### STORED DATA ###

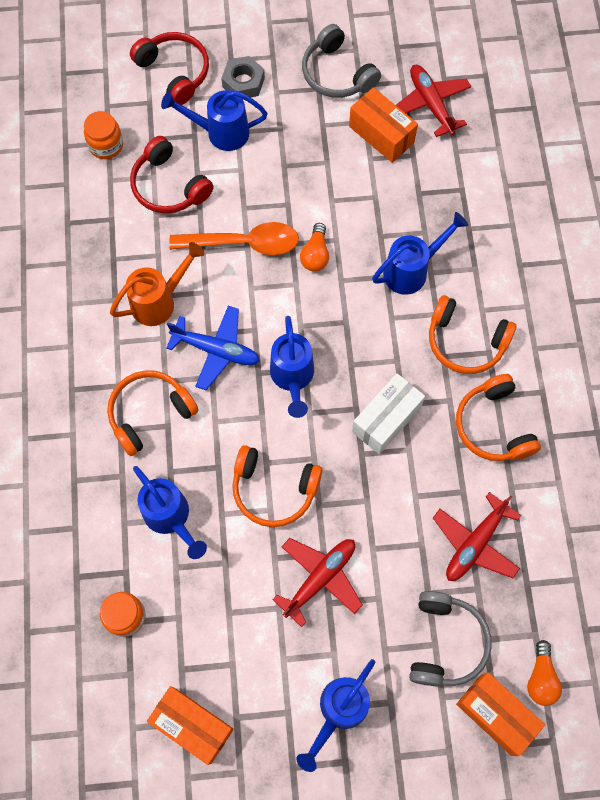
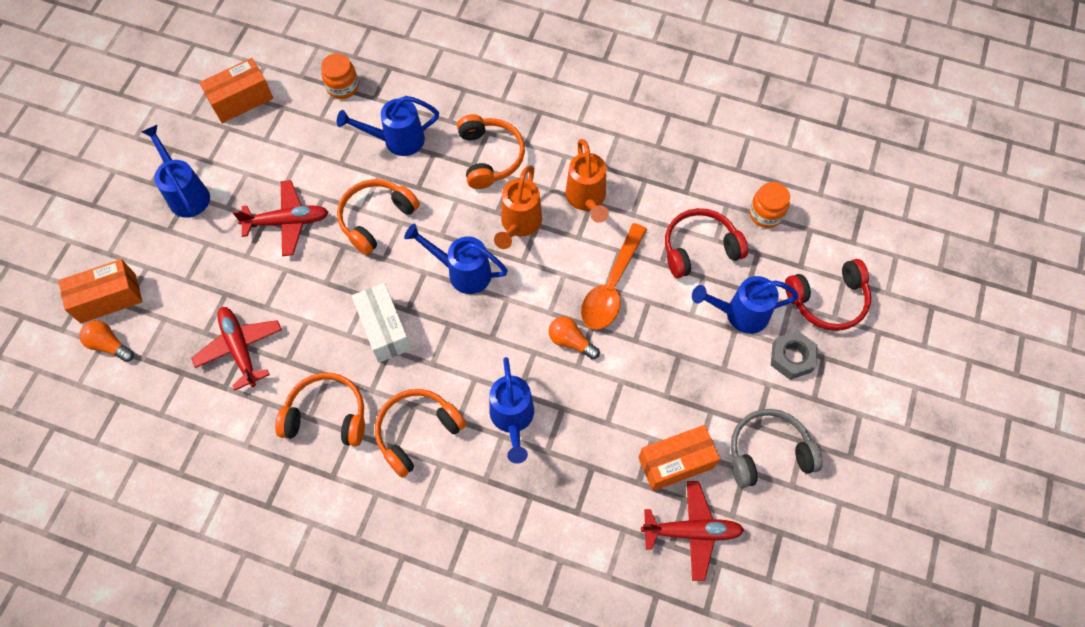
camera: 115 degrees right, 5 degrees down
(216, 350) = (519, 224): blue plane -> orange watering can
(221, 133) = (740, 314): blue watering can -> blue watering can turned 120 degrees counterclockwise
(320, 578) = (287, 222): red plane -> red plane turned 75 degrees counterclockwise
(445, 642) = (182, 288): grey headphones -> none

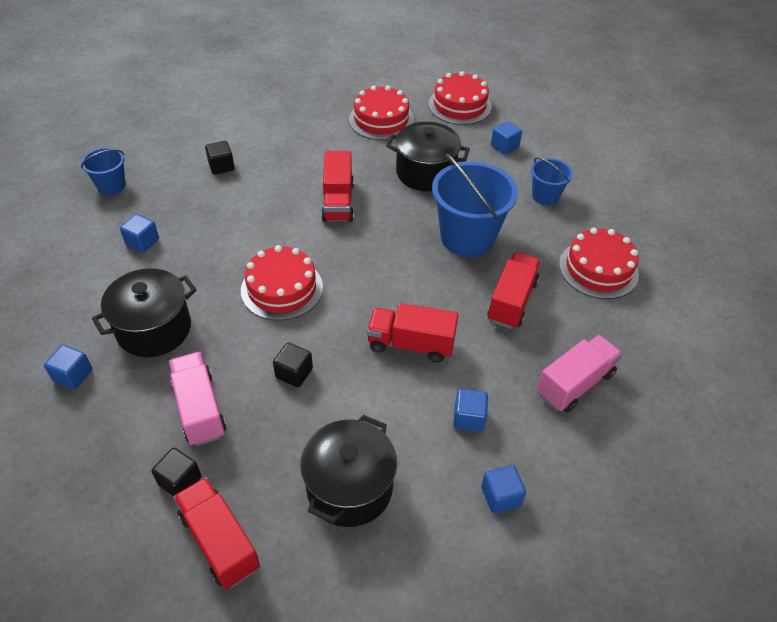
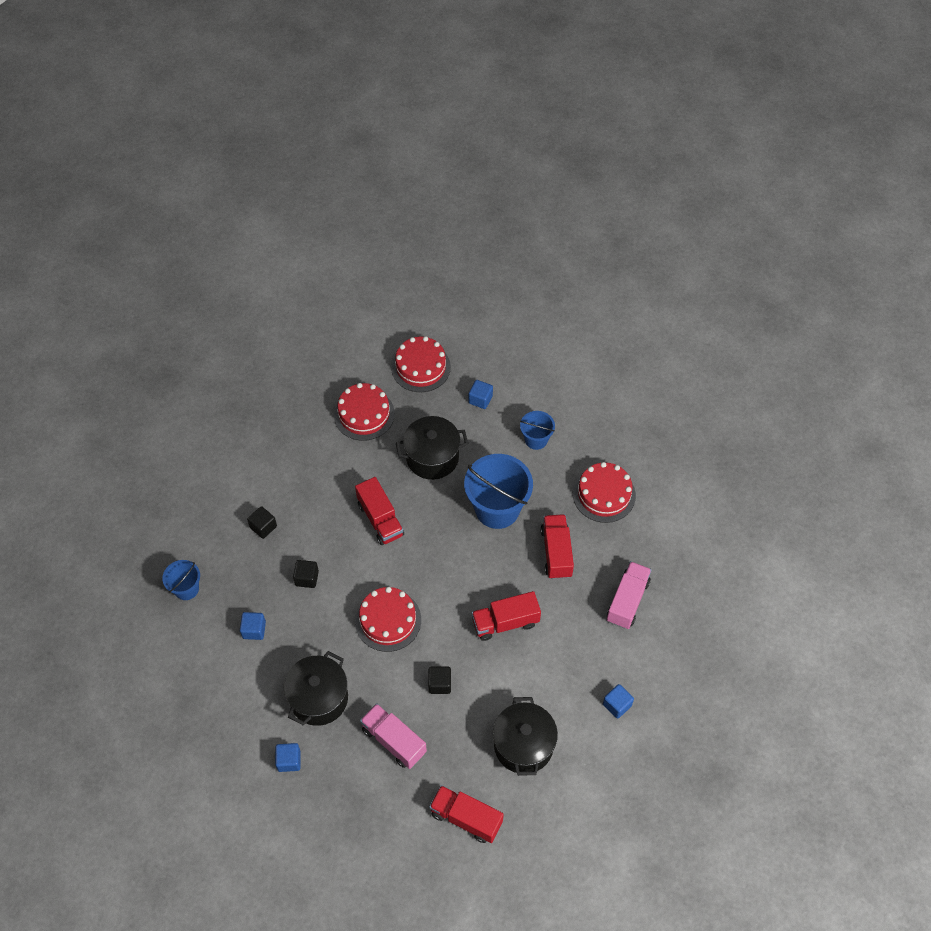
camera: 25 degrees left, 10 degrees up
(180, 481) = (415, 794): black cube -> black cube (307, 578)
(468, 418) = (572, 660): blue cube -> none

###

* **WORK TASK**
Please print the entries exactly as they stand. Images are not part of the copy.

* **YOUR RESPONSE**
camera: 115 degrees right, 5 degrees down
(216, 350) = (519, 224): blue plane -> orange watering can
(221, 133) = (740, 314): blue watering can -> blue watering can turned 120 degrees counterclockwise
(320, 578) = (287, 222): red plane -> red plane turned 75 degrees counterclockwise
(445, 642) = (182, 288): grey headphones -> none

camera: 25 degrees left, 10 degrees up
(180, 481) = (415, 794): black cube -> black cube (307, 578)
(468, 418) = (572, 660): blue cube -> none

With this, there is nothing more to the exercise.